▶ Exercise description: Locate all lines with the word "Segment". Copy them.

▶ Supplied data:
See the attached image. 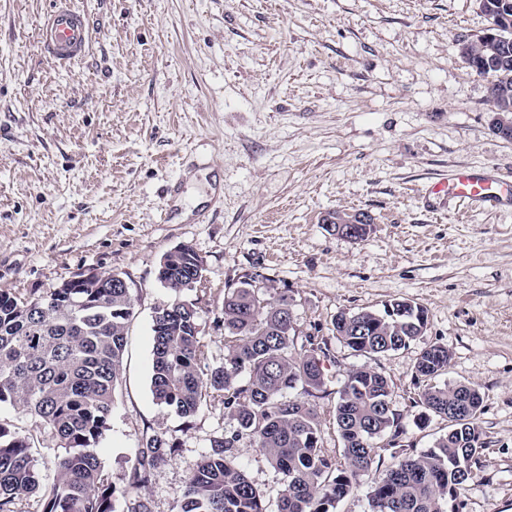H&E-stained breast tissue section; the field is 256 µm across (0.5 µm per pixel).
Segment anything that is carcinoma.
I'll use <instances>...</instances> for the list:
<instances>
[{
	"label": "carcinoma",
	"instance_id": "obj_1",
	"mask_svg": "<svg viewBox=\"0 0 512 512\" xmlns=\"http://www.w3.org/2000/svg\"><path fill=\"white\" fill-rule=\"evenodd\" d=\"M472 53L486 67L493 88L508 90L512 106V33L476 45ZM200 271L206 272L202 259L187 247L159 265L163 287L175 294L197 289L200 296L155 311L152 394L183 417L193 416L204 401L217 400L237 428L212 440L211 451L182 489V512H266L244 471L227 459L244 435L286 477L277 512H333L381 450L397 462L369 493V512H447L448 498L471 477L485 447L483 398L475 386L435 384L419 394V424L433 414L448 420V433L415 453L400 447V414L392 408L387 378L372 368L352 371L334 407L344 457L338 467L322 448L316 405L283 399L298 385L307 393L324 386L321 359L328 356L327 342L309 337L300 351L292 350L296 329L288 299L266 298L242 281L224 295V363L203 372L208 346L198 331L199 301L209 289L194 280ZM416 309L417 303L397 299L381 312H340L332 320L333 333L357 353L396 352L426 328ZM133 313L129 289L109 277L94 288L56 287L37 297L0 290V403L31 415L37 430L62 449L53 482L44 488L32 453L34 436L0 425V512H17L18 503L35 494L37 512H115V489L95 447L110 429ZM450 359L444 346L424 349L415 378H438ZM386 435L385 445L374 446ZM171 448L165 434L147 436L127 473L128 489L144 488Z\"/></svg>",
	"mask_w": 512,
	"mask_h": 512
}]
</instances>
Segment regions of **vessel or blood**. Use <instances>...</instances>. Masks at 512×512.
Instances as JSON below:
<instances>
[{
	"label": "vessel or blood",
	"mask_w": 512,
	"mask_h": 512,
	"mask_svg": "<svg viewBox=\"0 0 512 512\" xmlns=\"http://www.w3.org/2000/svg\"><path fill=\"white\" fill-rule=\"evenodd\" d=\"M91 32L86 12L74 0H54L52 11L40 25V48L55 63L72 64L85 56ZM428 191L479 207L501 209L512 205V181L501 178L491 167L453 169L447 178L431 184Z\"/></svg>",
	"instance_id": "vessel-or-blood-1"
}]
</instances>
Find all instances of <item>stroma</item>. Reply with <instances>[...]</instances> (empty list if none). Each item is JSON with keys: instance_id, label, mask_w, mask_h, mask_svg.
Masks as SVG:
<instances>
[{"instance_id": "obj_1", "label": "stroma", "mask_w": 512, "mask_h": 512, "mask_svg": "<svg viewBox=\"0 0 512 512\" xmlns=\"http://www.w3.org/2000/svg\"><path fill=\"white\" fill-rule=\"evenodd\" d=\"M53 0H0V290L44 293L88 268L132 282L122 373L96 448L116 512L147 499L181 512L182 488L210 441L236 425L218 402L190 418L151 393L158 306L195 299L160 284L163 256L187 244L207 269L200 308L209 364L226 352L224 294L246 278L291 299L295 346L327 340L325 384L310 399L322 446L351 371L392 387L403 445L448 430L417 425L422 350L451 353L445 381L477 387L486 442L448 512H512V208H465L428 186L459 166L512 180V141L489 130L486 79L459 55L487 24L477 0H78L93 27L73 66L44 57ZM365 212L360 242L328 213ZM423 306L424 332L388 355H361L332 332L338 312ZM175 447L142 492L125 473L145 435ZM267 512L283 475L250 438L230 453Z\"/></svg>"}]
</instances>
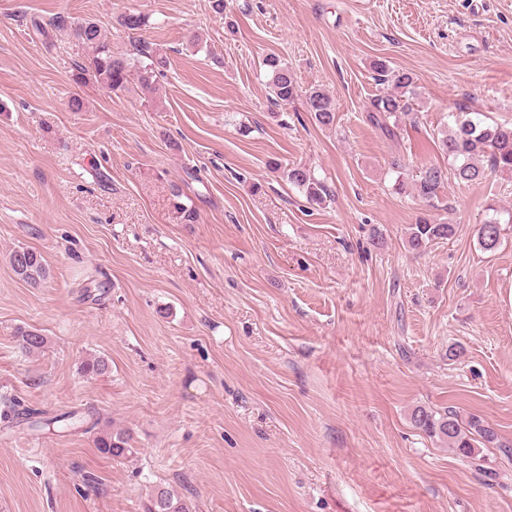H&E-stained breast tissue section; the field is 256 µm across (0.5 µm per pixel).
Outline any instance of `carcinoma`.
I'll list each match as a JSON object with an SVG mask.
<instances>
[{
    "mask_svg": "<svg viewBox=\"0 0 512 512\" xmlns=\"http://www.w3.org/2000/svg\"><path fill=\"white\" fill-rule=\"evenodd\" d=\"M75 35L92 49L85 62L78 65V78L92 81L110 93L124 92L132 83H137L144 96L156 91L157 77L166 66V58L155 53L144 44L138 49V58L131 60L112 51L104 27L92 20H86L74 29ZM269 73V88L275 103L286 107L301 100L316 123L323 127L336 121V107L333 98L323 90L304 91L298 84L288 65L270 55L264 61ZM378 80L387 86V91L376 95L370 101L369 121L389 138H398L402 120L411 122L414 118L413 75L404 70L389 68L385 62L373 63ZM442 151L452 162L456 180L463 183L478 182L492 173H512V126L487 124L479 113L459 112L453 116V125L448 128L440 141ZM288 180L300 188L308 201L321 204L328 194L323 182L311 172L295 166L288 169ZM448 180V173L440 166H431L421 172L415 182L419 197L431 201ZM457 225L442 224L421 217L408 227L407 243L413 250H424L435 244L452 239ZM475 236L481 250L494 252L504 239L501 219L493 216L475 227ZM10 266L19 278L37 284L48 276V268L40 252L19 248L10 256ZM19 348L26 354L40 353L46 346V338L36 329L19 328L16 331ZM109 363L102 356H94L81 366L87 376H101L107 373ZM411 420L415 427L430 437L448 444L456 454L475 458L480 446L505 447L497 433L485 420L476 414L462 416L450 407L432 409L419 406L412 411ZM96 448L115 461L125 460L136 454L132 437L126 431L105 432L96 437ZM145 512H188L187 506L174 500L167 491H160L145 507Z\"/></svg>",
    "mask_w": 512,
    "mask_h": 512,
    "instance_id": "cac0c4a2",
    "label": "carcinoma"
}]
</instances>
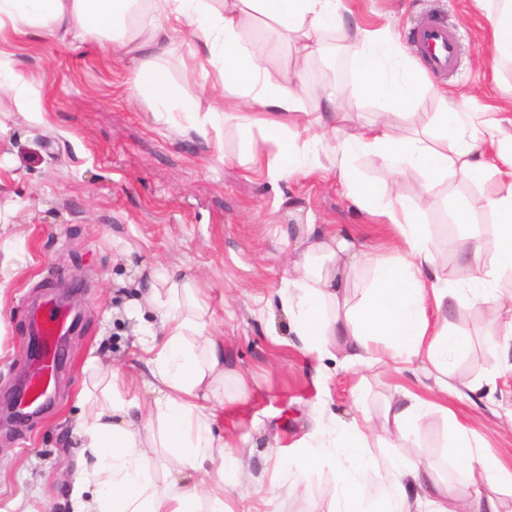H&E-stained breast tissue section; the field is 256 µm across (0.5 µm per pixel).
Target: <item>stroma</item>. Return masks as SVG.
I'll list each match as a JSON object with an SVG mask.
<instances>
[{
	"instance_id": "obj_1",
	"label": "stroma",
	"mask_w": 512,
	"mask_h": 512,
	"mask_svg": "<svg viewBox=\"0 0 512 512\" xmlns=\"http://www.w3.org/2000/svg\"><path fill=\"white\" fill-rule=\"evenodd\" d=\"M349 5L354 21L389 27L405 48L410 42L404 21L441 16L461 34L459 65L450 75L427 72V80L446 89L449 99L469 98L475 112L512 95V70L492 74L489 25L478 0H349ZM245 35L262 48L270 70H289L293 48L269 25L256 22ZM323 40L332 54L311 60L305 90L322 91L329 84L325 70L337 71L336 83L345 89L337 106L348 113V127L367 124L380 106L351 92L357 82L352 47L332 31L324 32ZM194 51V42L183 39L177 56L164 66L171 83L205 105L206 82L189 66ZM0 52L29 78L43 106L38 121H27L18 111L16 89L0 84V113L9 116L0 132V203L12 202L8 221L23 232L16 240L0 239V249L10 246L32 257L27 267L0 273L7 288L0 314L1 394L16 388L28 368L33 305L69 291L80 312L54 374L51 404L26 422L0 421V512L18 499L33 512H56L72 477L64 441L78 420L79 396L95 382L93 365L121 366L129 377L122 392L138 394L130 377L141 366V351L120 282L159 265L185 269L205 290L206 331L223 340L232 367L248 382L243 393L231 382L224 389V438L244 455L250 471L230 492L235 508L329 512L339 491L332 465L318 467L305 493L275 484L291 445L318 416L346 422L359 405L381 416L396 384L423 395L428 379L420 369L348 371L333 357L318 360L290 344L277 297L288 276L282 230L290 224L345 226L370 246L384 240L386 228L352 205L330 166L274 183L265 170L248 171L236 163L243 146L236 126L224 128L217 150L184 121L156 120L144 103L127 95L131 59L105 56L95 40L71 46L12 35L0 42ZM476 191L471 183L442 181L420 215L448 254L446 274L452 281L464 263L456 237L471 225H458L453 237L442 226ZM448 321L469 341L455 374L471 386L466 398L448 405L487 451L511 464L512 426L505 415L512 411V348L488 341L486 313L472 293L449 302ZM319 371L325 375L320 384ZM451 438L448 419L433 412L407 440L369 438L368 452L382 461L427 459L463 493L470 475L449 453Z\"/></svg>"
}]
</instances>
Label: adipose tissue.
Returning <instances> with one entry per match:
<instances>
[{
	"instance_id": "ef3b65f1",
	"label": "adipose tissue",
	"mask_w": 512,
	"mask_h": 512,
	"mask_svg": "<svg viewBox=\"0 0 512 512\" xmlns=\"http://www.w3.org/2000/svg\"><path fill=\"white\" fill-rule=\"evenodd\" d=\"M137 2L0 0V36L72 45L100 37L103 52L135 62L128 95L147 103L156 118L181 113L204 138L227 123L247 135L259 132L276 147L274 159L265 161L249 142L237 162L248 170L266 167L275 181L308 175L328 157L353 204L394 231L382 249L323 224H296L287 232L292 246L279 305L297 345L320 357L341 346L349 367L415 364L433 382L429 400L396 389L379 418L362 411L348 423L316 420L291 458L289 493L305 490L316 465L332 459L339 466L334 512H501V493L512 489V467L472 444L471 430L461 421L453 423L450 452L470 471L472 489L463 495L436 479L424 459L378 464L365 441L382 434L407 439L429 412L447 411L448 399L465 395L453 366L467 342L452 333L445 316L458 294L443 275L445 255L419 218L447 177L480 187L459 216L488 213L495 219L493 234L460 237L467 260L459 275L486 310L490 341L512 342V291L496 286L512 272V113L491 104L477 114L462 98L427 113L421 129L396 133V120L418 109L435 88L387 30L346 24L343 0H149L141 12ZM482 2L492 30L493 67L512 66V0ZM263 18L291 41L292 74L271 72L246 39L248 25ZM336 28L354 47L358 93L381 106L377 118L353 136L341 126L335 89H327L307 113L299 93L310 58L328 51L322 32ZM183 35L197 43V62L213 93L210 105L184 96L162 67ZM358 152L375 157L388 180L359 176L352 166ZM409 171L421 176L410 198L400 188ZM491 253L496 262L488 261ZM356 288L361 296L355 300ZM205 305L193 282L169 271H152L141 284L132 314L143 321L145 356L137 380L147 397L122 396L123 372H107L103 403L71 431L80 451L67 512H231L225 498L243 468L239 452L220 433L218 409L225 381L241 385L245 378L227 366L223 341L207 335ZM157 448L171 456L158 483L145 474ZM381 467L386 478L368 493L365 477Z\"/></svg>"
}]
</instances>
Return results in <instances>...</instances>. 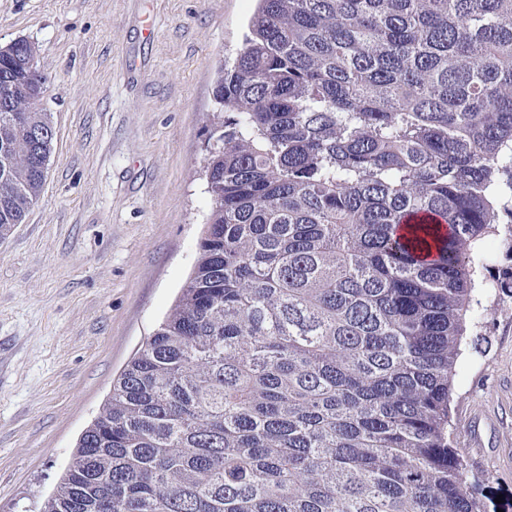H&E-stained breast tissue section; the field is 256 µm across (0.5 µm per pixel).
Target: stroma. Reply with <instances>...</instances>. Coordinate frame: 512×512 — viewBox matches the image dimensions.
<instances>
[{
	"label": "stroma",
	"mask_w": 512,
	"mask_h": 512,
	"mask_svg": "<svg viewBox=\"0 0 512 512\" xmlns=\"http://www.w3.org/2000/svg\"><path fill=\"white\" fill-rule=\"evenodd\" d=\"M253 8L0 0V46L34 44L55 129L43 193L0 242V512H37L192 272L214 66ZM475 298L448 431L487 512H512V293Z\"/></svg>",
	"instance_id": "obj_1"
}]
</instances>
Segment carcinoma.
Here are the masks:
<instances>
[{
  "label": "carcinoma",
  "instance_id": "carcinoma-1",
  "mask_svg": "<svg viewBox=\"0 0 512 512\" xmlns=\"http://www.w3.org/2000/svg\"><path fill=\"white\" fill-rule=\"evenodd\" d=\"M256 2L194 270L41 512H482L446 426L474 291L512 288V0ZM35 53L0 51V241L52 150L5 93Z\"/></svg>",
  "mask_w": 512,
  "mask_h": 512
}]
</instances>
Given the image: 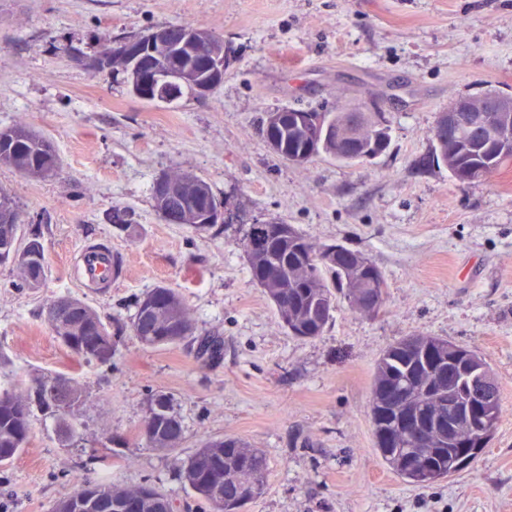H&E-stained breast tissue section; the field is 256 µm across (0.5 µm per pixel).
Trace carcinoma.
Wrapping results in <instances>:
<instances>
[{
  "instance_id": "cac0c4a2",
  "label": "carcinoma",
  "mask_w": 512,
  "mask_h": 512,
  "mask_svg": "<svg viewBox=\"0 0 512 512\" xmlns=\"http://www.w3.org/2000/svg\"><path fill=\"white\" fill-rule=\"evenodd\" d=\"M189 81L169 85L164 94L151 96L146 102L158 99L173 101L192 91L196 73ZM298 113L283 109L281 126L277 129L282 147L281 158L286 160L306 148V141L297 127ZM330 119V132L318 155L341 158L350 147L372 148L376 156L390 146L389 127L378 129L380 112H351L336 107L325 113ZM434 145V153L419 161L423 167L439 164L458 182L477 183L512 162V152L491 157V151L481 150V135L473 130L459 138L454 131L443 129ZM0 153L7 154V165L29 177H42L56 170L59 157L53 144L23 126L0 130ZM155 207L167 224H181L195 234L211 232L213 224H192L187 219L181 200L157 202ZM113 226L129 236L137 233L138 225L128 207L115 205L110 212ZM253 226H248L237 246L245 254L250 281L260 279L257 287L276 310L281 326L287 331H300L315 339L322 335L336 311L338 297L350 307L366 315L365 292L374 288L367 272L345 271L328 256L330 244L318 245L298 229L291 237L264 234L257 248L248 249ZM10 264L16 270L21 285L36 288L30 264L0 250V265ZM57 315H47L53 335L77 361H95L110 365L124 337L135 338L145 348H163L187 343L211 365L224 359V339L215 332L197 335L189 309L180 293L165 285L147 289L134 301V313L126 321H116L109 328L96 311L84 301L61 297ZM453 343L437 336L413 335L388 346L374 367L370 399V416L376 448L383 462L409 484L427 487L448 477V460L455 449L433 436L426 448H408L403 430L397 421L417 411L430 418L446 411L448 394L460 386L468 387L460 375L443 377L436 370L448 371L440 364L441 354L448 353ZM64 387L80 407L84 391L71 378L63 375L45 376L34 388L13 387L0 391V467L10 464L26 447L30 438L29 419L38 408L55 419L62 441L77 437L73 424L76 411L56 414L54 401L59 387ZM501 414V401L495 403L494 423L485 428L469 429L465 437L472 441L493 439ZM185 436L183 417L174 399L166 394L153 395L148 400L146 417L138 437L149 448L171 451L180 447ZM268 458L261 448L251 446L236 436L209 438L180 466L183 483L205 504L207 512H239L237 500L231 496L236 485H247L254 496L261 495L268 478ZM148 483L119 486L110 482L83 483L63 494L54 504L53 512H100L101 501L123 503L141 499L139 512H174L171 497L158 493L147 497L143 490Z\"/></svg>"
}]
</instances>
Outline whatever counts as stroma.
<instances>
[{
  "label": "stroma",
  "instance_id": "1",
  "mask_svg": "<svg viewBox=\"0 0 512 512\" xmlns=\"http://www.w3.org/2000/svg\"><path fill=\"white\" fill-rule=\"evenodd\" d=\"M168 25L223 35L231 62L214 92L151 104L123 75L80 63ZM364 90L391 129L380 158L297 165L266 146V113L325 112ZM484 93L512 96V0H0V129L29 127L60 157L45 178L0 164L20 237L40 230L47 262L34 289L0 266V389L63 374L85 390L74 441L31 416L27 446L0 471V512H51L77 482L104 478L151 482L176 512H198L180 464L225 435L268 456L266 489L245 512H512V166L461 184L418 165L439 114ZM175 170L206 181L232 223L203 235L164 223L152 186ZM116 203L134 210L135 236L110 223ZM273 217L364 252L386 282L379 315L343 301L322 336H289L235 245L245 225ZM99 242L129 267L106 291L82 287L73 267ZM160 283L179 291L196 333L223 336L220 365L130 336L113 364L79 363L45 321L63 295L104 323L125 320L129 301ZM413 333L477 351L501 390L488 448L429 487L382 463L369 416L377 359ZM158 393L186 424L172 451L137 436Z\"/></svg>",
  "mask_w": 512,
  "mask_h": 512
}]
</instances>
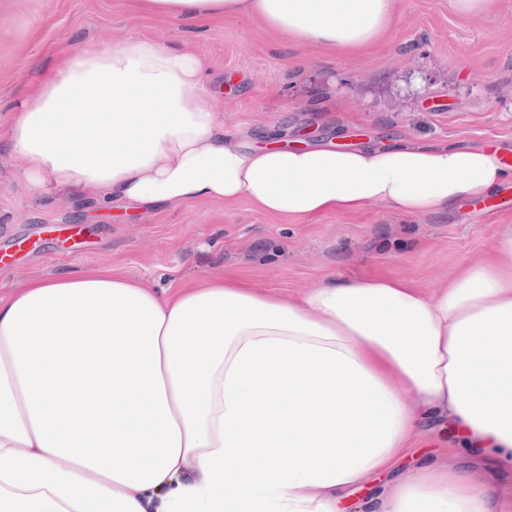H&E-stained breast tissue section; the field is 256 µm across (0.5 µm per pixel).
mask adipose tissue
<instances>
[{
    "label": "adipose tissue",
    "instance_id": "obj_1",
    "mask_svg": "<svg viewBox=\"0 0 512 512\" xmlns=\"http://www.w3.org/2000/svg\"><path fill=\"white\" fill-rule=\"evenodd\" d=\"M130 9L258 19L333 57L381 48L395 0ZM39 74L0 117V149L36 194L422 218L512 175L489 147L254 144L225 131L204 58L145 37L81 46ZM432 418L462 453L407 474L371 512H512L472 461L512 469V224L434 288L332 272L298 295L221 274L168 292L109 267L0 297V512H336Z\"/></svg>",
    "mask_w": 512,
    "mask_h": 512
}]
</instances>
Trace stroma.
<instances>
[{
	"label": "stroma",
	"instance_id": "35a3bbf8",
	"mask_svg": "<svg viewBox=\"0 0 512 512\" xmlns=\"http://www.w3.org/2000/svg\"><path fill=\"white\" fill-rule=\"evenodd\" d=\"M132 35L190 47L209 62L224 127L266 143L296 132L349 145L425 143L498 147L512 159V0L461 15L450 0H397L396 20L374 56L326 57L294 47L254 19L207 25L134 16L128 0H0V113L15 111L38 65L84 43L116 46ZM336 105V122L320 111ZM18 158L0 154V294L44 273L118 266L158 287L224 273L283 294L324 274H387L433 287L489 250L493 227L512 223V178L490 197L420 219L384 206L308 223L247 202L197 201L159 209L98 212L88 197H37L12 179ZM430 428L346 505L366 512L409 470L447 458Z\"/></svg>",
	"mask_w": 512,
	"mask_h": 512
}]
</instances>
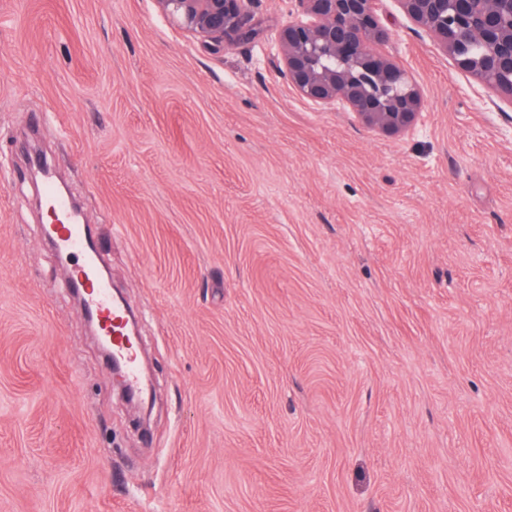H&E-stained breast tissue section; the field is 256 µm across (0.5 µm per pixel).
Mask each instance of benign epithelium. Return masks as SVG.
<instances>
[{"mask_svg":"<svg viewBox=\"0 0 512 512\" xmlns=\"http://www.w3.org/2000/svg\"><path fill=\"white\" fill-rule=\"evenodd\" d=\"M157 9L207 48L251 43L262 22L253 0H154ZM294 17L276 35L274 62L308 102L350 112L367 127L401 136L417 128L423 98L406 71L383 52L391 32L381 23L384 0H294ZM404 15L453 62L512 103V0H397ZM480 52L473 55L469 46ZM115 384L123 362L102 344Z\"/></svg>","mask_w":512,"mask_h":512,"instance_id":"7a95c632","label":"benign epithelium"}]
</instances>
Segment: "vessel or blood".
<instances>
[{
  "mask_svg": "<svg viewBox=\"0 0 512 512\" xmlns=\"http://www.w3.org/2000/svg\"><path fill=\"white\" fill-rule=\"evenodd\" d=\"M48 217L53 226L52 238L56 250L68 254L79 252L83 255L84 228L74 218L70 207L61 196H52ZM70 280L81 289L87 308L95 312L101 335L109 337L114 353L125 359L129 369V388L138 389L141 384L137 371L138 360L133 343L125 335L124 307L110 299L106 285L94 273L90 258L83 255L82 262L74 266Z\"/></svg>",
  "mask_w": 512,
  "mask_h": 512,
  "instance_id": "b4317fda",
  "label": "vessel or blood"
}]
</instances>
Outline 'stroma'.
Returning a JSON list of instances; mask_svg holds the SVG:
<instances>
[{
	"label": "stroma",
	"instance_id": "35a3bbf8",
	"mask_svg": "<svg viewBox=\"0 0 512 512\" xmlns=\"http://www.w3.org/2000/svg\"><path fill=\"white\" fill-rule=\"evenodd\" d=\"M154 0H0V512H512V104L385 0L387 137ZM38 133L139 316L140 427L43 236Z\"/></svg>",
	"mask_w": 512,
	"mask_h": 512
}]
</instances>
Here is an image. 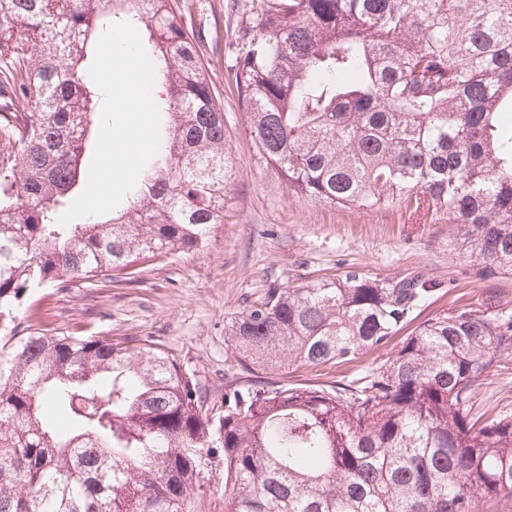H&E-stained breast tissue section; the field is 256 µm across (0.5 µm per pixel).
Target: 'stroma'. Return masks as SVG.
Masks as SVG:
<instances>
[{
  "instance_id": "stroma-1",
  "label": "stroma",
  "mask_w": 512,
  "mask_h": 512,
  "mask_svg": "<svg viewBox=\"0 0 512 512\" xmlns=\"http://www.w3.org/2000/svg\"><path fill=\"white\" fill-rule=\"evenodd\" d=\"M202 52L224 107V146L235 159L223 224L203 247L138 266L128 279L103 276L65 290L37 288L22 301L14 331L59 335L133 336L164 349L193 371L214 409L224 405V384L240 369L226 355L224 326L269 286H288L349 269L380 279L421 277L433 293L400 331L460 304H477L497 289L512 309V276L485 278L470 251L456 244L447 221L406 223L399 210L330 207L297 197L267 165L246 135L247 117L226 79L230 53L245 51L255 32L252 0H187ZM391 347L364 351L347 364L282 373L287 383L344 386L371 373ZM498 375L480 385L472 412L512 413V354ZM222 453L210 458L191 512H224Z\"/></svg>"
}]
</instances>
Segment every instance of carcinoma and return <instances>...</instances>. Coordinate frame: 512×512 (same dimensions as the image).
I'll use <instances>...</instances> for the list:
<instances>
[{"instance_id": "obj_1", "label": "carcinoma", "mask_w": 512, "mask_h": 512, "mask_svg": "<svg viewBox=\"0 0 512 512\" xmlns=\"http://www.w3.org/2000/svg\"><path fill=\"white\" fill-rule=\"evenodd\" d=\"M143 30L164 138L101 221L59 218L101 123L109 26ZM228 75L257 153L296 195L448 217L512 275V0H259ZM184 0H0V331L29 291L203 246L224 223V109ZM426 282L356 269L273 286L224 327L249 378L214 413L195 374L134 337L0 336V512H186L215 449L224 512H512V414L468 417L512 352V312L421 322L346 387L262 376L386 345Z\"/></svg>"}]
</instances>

▶ The output:
Segment anything that is carcinoma.
Segment regions of **vessel or blood**. Use <instances>...</instances>. Masks at 512×512.
Segment carcinoma.
Segment: "vessel or blood".
Segment every instance of carcinoma and return <instances>...</instances>. Coordinate frame: 512×512 (same dimensions as the image).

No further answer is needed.